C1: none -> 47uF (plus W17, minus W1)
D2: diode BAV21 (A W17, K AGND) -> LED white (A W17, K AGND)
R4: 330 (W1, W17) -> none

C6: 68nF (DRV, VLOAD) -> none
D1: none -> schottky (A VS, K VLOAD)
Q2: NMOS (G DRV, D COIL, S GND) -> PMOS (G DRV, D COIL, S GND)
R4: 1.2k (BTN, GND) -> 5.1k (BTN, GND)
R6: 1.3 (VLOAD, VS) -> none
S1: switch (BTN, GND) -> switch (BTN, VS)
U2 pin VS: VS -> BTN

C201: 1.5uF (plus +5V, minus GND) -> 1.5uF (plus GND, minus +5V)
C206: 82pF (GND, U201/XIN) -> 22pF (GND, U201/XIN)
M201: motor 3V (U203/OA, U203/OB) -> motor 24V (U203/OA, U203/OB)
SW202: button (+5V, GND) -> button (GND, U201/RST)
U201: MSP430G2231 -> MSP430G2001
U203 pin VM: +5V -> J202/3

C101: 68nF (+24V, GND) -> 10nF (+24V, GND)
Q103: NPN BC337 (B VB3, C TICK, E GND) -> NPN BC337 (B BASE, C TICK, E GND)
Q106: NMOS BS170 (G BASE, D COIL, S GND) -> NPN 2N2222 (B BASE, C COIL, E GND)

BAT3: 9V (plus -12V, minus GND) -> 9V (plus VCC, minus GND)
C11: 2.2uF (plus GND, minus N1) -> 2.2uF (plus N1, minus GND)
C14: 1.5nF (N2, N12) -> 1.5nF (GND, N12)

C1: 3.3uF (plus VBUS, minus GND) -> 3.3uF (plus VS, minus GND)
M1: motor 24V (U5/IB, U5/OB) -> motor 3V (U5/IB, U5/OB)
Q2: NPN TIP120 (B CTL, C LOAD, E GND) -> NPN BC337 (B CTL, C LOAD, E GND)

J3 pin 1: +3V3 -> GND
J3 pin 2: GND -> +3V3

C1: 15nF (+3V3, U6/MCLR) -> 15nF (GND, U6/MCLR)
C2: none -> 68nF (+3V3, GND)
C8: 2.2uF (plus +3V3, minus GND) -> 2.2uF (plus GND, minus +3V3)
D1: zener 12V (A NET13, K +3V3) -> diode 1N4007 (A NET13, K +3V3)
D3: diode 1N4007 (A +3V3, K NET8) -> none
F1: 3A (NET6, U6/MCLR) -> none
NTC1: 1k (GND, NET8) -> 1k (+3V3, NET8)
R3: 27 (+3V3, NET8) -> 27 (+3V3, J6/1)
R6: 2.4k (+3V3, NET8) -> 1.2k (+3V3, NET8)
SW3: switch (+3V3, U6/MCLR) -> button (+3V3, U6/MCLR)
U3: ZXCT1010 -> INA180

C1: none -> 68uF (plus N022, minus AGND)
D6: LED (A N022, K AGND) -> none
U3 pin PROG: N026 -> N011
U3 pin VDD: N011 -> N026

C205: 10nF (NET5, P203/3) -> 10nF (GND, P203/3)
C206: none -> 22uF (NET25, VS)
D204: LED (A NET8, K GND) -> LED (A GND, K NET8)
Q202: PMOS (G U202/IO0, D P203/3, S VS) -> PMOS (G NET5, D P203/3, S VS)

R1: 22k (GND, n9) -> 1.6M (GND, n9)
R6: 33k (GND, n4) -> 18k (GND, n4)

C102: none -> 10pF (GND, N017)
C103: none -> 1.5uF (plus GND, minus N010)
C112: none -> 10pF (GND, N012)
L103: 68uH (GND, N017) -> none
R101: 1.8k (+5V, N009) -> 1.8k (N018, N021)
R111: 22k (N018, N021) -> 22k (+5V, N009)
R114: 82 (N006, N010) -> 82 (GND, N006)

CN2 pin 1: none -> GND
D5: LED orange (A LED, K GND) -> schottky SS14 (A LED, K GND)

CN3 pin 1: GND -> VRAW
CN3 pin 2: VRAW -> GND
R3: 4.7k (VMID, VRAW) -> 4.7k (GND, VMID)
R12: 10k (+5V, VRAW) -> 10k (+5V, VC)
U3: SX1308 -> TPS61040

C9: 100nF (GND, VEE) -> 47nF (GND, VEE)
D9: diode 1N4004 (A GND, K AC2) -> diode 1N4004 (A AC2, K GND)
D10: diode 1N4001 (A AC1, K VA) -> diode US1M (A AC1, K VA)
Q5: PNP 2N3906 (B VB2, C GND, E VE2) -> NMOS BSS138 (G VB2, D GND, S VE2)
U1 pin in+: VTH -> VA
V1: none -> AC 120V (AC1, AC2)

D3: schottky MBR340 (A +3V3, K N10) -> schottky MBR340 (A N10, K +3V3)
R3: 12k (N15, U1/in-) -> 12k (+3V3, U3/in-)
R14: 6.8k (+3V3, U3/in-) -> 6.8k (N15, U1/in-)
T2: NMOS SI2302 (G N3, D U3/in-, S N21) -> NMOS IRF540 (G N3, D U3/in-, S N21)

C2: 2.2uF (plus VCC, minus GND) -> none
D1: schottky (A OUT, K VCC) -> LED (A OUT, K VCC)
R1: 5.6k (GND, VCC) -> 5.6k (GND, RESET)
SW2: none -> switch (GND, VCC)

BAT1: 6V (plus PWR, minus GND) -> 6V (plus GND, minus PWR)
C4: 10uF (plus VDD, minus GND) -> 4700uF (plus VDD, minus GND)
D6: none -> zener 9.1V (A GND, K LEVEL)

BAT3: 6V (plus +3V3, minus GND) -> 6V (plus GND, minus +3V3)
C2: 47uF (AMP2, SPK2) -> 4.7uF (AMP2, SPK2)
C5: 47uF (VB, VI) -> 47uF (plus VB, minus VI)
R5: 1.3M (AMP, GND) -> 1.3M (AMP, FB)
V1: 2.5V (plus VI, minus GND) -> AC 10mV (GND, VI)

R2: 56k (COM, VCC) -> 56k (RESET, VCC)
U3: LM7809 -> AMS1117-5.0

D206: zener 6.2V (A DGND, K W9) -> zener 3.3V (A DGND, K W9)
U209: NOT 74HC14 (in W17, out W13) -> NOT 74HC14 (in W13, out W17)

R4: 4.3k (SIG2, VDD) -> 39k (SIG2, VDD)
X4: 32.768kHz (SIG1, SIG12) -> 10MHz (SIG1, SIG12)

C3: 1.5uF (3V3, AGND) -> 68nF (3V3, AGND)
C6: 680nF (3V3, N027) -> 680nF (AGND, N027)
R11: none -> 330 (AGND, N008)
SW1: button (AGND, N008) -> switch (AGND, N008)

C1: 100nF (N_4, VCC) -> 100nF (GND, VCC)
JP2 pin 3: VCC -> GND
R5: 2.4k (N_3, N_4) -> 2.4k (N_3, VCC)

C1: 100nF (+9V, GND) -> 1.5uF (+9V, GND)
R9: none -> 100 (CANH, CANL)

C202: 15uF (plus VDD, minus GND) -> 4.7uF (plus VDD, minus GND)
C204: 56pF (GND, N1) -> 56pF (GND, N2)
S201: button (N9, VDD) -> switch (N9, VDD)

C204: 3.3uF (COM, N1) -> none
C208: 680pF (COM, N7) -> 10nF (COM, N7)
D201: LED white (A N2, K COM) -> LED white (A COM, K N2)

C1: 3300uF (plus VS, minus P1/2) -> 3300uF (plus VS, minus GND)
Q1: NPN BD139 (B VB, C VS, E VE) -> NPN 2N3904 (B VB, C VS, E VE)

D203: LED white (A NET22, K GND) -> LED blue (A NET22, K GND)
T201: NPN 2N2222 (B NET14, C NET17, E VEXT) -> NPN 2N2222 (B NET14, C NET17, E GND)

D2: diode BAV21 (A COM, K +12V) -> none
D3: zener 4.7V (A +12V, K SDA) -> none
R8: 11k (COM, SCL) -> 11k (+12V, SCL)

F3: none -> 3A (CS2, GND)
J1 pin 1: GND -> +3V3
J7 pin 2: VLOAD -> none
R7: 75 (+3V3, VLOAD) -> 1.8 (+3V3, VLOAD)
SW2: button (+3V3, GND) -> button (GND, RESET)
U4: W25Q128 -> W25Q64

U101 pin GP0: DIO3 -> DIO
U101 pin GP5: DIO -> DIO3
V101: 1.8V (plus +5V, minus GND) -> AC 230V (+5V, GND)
----------
Spot the lines above that mention "BASE" and copy them.

Q103: NPN BC337 (B VB3, C TICK, E GND) -> NPN BC337 (B BASE, C TICK, E GND)
Q106: NMOS BS170 (G BASE, D COIL, S GND) -> NPN 2N2222 (B BASE, C COIL, E GND)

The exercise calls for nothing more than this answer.